Work instructions — Only the lines from the one containing "before: lampka/fioletowy (no. 1 from left)" through the end of the entries should be returned, exactly as they are, with the pictures omitted.

START Supplied information

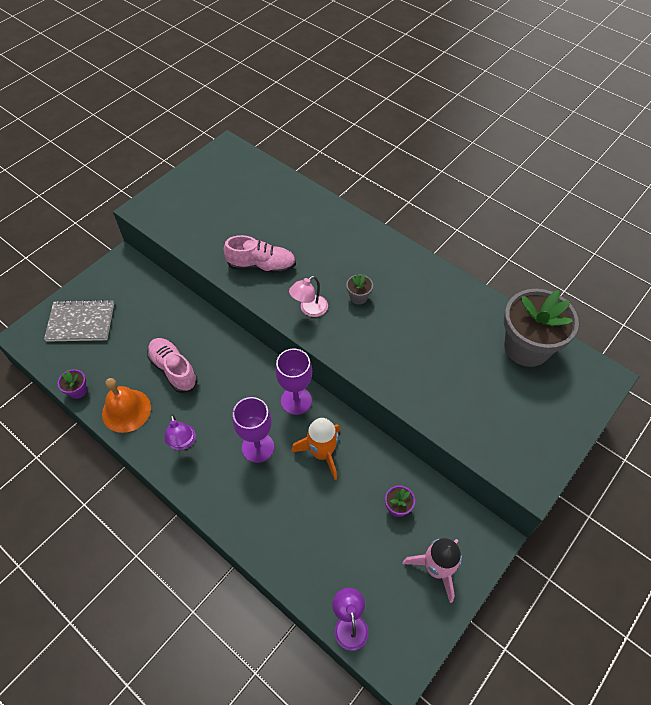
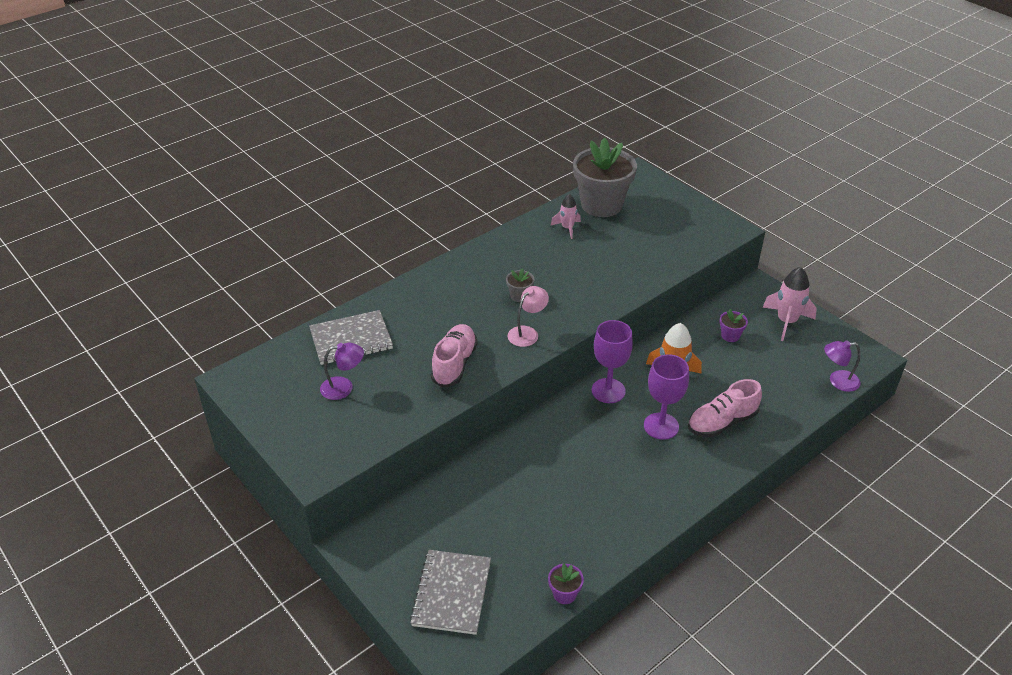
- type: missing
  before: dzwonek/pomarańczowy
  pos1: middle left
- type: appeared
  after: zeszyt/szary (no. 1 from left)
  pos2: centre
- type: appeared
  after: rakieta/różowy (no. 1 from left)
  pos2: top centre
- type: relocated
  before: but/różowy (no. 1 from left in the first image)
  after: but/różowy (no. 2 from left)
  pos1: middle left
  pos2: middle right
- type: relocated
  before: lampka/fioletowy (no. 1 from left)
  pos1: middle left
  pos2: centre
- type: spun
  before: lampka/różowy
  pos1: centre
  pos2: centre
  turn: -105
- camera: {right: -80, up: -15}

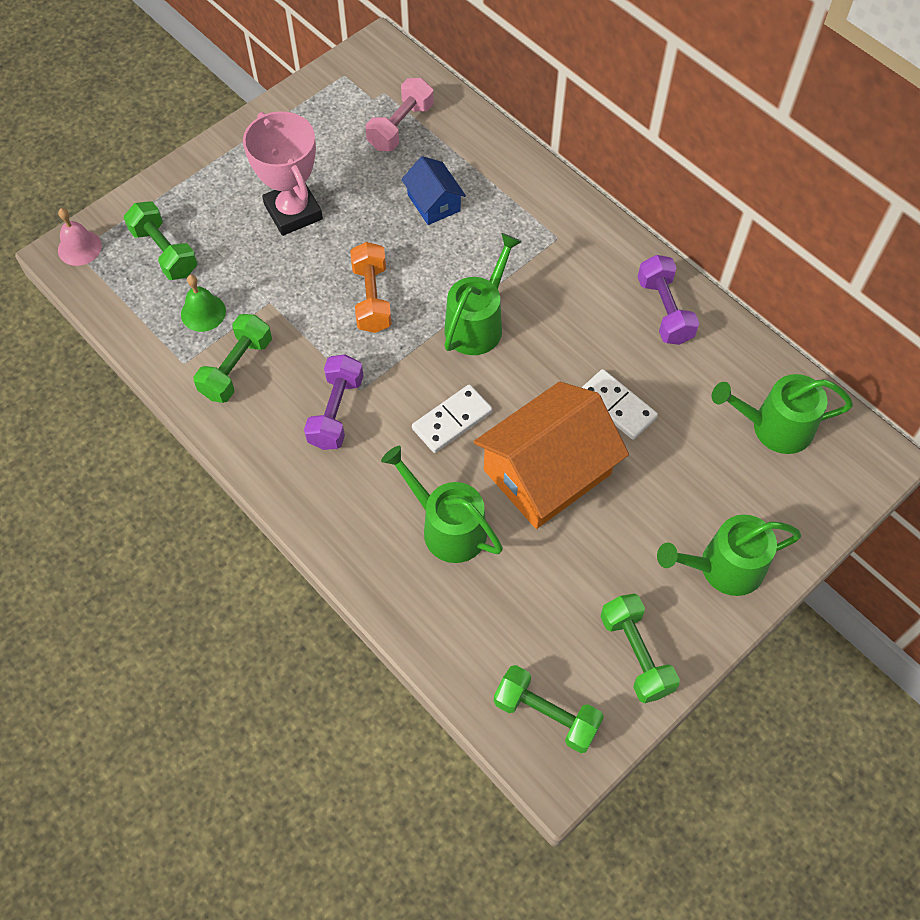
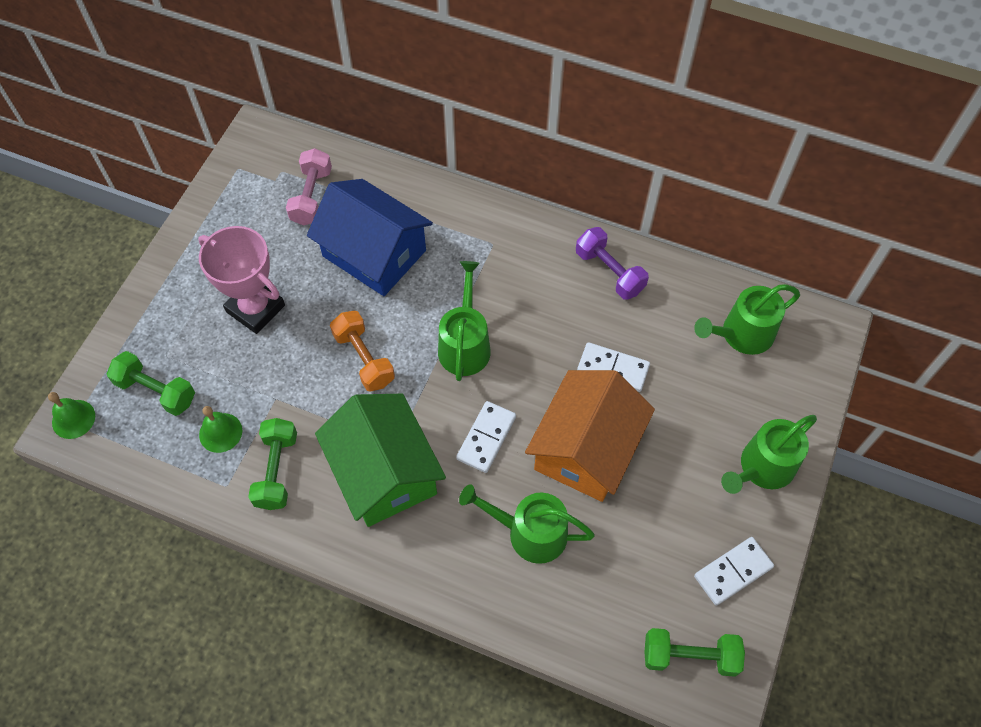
- type: exchanged
  before: hantel/fioletowy (no. 1 from left)
  after: domek/zielony
  pos1: centre
  pos2: centre
- type: exchanged
  before: hantel/zielony (no. 4 from left)
  after: kostka domina/biały (no. 3 from left)
  pos1: bottom right
  pos2: bottom right
- type: colour
  before: dzwonek/różowy
  after: dzwonek/zielony (no. 1 from left)
  pos1: top left
  pos2: middle left
- type: size
  before: domek/niebieski
  pos1: top centre
  pos2: top centre
  scale: 1.97
- camera: {right: -25, up: 0}

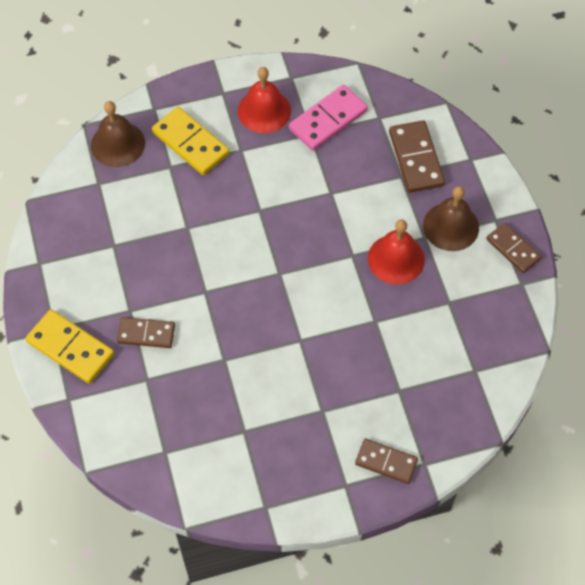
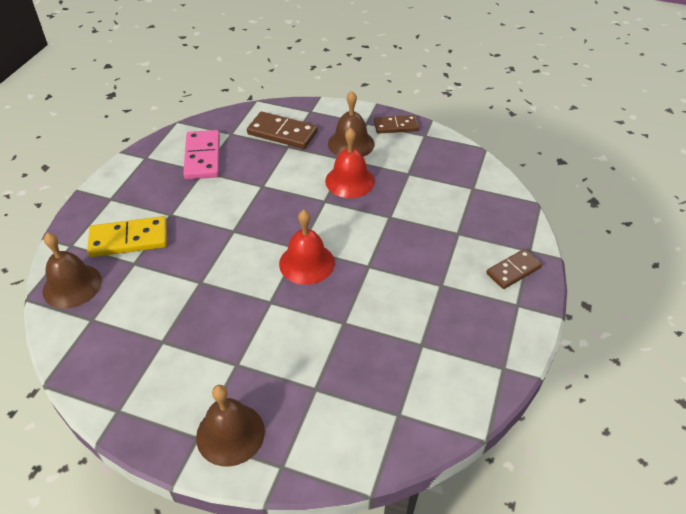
- type: missing
  before: kostka domina/brązowy (no. 1 from left)
  pos1: middle left
- type: relocated
  before: dzwonek/czerwony (no. 1 from left)
  pos1: top centre
  pos2: centre
- type: exchanged
  before: kostka domina/żółty (no. 1 from left)
  after: dzwonek/brązowy (no. 2 from left)
  pos1: middle left
  pos2: bottom centre
- camera: {right: -55, up: -15}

END Supplied information

Expected output —
  before: lampka/fioletowy (no. 1 from left)
  pos1: middle left
  pos2: centre
- type: spun
  before: lampka/różowy
  pos1: centre
  pos2: centre
  turn: -105
- camera: {right: -80, up: -15}

- type: exchanged
  before: hantel/fioletowy (no. 1 from left)
  after: domek/zielony
  pos1: centre
  pos2: centre
- type: exchanged
  before: hantel/zielony (no. 4 from left)
  after: kostka domina/biały (no. 3 from left)
  pos1: bottom right
  pos2: bottom right
- type: colour
  before: dzwonek/różowy
  after: dzwonek/zielony (no. 1 from left)
  pos1: top left
  pos2: middle left
- type: size
  before: domek/niebieski
  pos1: top centre
  pos2: top centre
  scale: 1.97
- camera: {right: -25, up: 0}

- type: missing
  before: kostka domina/brązowy (no. 1 from left)
  pos1: middle left
- type: relocated
  before: dzwonek/czerwony (no. 1 from left)
  pos1: top centre
  pos2: centre
- type: exchanged
  before: kostka domina/żółty (no. 1 from left)
  after: dzwonek/brązowy (no. 2 from left)
  pos1: middle left
  pos2: bottom centre
- camera: {right: -55, up: -15}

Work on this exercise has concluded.